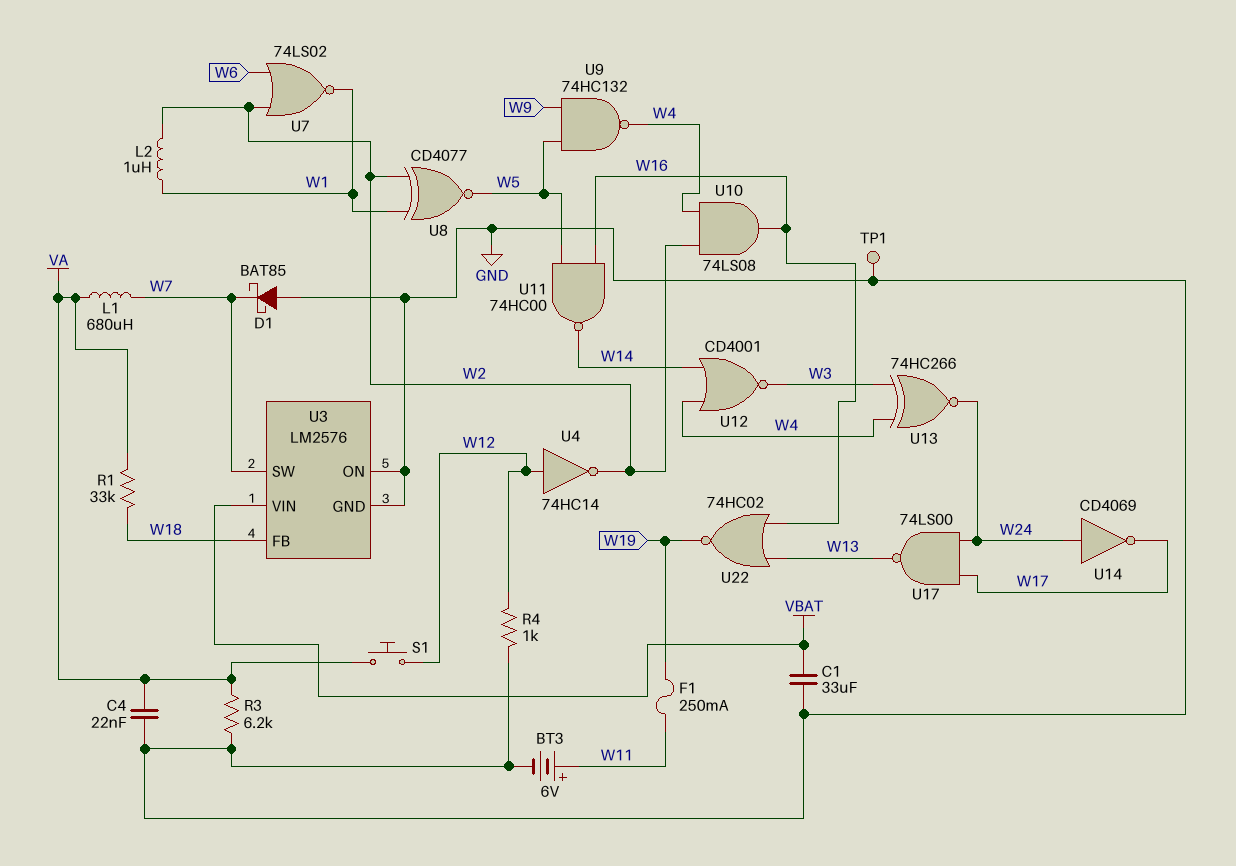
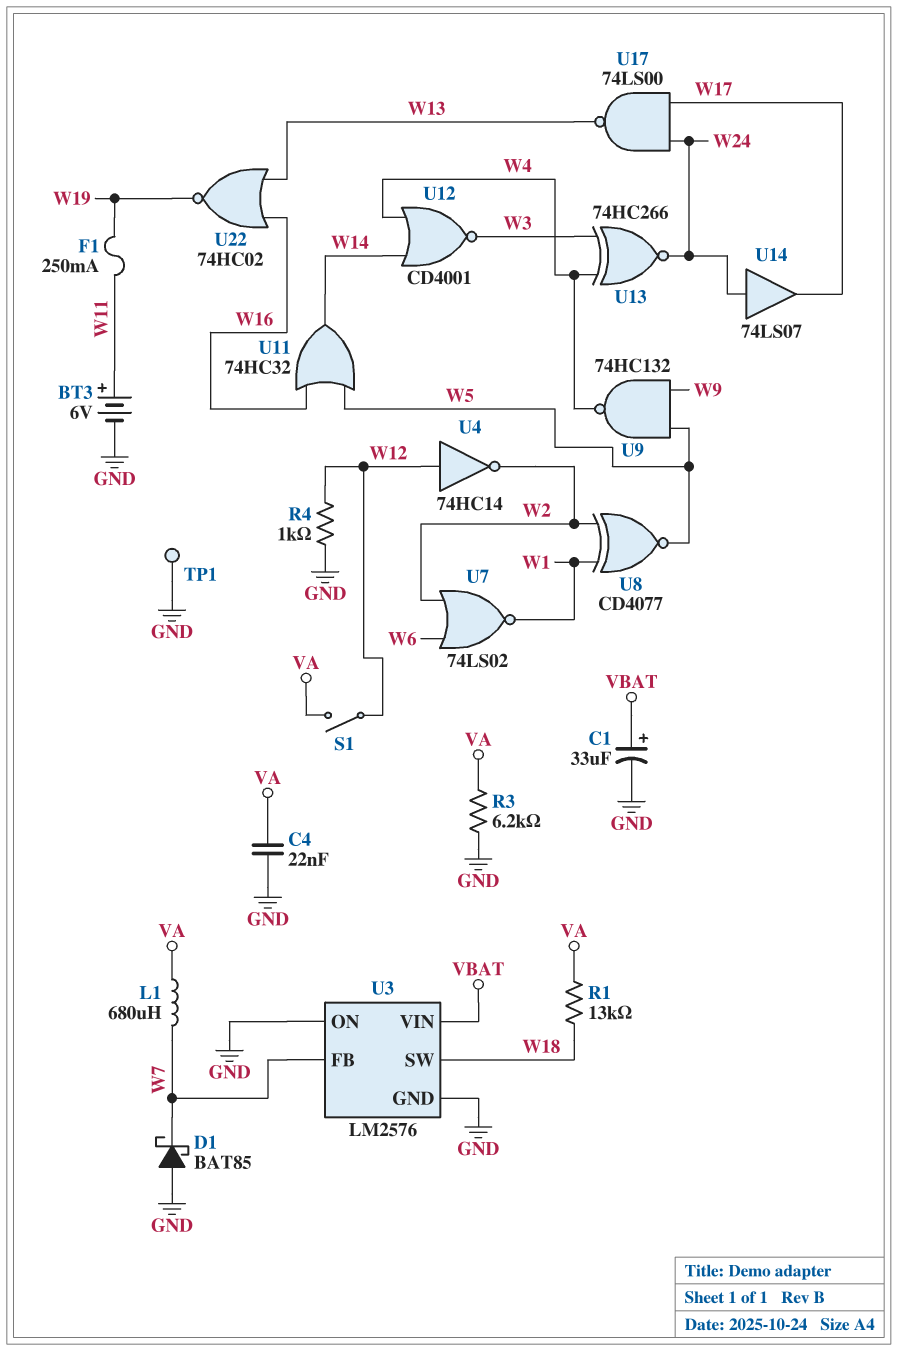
C1: 33uF (GND, VBAT) -> 33uF (plus VBAT, minus GND)
L2: 1uH (W1, W2) -> none
R1: 33k (VA, W18) -> 13k (VA, W18)
S1: button (VA, W12) -> switch (VA, W12)
U3 pin FB: W18 -> W7
U3 pin SW: W7 -> W18
U10: AND 74LS08 (in W2, in W4, out W16) -> none
U11: NAND 74HC00 (in W5, in W16, out W14) -> OR 74HC32 (in W5, in W16, out W14)
U14: NOT CD4069 (in W24, out W17) -> buffer 74LS07 (in W24, out W17)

════════

▸ **WORK TO COMPLETE**:
Starting at the line that contains "R1: 33k (VA, W18) -> 13k (VA, W18)", write out every line through the last one in the data above, exactly as it stands.

▸ **RESULT OF THIS TASK**:
R1: 33k (VA, W18) -> 13k (VA, W18)
S1: button (VA, W12) -> switch (VA, W12)
U3 pin FB: W18 -> W7
U3 pin SW: W7 -> W18
U10: AND 74LS08 (in W2, in W4, out W16) -> none
U11: NAND 74HC00 (in W5, in W16, out W14) -> OR 74HC32 (in W5, in W16, out W14)
U14: NOT CD4069 (in W24, out W17) -> buffer 74LS07 (in W24, out W17)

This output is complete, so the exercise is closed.